__Coordinate-based change listings__
━━━━━━━━

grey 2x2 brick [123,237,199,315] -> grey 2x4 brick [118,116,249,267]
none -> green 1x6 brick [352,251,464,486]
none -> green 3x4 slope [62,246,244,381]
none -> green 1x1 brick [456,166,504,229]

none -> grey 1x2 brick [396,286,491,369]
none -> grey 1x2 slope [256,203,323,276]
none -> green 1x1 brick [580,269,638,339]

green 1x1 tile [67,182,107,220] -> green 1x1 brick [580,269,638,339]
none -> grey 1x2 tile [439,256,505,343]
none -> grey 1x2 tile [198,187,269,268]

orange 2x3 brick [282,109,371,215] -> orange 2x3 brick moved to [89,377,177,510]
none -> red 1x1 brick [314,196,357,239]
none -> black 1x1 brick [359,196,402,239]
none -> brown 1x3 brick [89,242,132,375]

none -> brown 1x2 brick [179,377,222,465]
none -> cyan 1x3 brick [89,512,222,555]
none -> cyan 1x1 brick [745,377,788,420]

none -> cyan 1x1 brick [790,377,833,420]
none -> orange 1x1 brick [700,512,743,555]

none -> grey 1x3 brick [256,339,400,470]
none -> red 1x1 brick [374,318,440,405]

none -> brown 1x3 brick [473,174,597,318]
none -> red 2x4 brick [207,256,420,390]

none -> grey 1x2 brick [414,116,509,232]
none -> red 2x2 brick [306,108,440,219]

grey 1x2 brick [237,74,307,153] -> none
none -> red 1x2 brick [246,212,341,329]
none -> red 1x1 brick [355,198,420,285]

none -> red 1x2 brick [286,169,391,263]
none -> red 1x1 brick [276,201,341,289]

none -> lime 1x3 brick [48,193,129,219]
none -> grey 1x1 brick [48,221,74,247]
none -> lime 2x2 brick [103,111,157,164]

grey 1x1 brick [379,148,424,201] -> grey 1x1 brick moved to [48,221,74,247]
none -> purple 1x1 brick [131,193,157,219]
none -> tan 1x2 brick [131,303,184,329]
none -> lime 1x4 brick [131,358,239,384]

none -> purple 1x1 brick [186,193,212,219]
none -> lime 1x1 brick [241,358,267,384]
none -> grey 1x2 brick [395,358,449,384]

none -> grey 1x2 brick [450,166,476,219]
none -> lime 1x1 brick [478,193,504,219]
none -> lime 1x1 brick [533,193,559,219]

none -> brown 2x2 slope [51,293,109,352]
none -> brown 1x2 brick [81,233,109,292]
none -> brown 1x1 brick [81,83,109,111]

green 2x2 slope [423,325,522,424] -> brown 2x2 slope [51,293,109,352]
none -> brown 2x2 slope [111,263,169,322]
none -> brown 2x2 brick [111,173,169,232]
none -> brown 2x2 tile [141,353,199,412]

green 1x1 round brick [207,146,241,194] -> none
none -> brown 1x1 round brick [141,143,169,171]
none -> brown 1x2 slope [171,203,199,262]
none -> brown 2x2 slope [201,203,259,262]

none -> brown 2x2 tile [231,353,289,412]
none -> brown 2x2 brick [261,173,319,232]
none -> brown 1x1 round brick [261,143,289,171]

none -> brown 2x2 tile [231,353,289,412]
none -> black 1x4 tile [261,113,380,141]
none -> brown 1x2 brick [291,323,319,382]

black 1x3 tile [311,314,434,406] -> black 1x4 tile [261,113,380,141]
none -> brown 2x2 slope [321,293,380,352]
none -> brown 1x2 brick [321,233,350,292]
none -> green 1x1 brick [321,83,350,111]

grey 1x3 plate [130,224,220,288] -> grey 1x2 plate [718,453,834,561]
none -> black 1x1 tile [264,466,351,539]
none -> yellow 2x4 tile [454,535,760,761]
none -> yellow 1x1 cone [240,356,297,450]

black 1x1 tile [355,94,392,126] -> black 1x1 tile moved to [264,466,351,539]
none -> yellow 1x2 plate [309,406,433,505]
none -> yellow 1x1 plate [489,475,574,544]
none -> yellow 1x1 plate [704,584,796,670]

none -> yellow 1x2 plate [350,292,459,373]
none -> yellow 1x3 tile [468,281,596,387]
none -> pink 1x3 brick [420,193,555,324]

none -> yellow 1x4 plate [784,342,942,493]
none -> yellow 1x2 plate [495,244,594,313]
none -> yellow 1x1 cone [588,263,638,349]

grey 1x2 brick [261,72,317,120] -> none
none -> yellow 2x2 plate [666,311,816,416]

━━━━━━━━

__Assigned task__
None of the lines above may be skipped. Transcribe each one exactly.

__Response to the exercise__
grey 2x2 brick [123,237,199,315] -> grey 2x4 brick [118,116,249,267]
none -> green 1x6 brick [352,251,464,486]
none -> green 3x4 slope [62,246,244,381]
none -> green 1x1 brick [456,166,504,229]

none -> grey 1x2 brick [396,286,491,369]
none -> grey 1x2 slope [256,203,323,276]
none -> green 1x1 brick [580,269,638,339]

green 1x1 tile [67,182,107,220] -> green 1x1 brick [580,269,638,339]
none -> grey 1x2 tile [439,256,505,343]
none -> grey 1x2 tile [198,187,269,268]

orange 2x3 brick [282,109,371,215] -> orange 2x3 brick moved to [89,377,177,510]
none -> red 1x1 brick [314,196,357,239]
none -> black 1x1 brick [359,196,402,239]
none -> brown 1x3 brick [89,242,132,375]

none -> brown 1x2 brick [179,377,222,465]
none -> cyan 1x3 brick [89,512,222,555]
none -> cyan 1x1 brick [745,377,788,420]

none -> cyan 1x1 brick [790,377,833,420]
none -> orange 1x1 brick [700,512,743,555]

none -> grey 1x3 brick [256,339,400,470]
none -> red 1x1 brick [374,318,440,405]

none -> brown 1x3 brick [473,174,597,318]
none -> red 2x4 brick [207,256,420,390]

none -> grey 1x2 brick [414,116,509,232]
none -> red 2x2 brick [306,108,440,219]

grey 1x2 brick [237,74,307,153] -> none
none -> red 1x2 brick [246,212,341,329]
none -> red 1x1 brick [355,198,420,285]

none -> red 1x2 brick [286,169,391,263]
none -> red 1x1 brick [276,201,341,289]

none -> lime 1x3 brick [48,193,129,219]
none -> grey 1x1 brick [48,221,74,247]
none -> lime 2x2 brick [103,111,157,164]

grey 1x1 brick [379,148,424,201] -> grey 1x1 brick moved to [48,221,74,247]
none -> purple 1x1 brick [131,193,157,219]
none -> tan 1x2 brick [131,303,184,329]
none -> lime 1x4 brick [131,358,239,384]

none -> purple 1x1 brick [186,193,212,219]
none -> lime 1x1 brick [241,358,267,384]
none -> grey 1x2 brick [395,358,449,384]

none -> grey 1x2 brick [450,166,476,219]
none -> lime 1x1 brick [478,193,504,219]
none -> lime 1x1 brick [533,193,559,219]

none -> brown 2x2 slope [51,293,109,352]
none -> brown 1x2 brick [81,233,109,292]
none -> brown 1x1 brick [81,83,109,111]

green 2x2 slope [423,325,522,424] -> brown 2x2 slope [51,293,109,352]
none -> brown 2x2 slope [111,263,169,322]
none -> brown 2x2 brick [111,173,169,232]
none -> brown 2x2 tile [141,353,199,412]

green 1x1 round brick [207,146,241,194] -> none
none -> brown 1x1 round brick [141,143,169,171]
none -> brown 1x2 slope [171,203,199,262]
none -> brown 2x2 slope [201,203,259,262]

none -> brown 2x2 tile [231,353,289,412]
none -> brown 2x2 brick [261,173,319,232]
none -> brown 1x1 round brick [261,143,289,171]

none -> brown 2x2 tile [231,353,289,412]
none -> black 1x4 tile [261,113,380,141]
none -> brown 1x2 brick [291,323,319,382]

black 1x3 tile [311,314,434,406] -> black 1x4 tile [261,113,380,141]
none -> brown 2x2 slope [321,293,380,352]
none -> brown 1x2 brick [321,233,350,292]
none -> green 1x1 brick [321,83,350,111]

grey 1x3 plate [130,224,220,288] -> grey 1x2 plate [718,453,834,561]
none -> black 1x1 tile [264,466,351,539]
none -> yellow 2x4 tile [454,535,760,761]
none -> yellow 1x1 cone [240,356,297,450]

black 1x1 tile [355,94,392,126] -> black 1x1 tile moved to [264,466,351,539]
none -> yellow 1x2 plate [309,406,433,505]
none -> yellow 1x1 plate [489,475,574,544]
none -> yellow 1x1 plate [704,584,796,670]

none -> yellow 1x2 plate [350,292,459,373]
none -> yellow 1x3 tile [468,281,596,387]
none -> pink 1x3 brick [420,193,555,324]

none -> yellow 1x4 plate [784,342,942,493]
none -> yellow 1x2 plate [495,244,594,313]
none -> yellow 1x1 cone [588,263,638,349]

grey 1x2 brick [261,72,317,120] -> none
none -> yellow 2x2 plate [666,311,816,416]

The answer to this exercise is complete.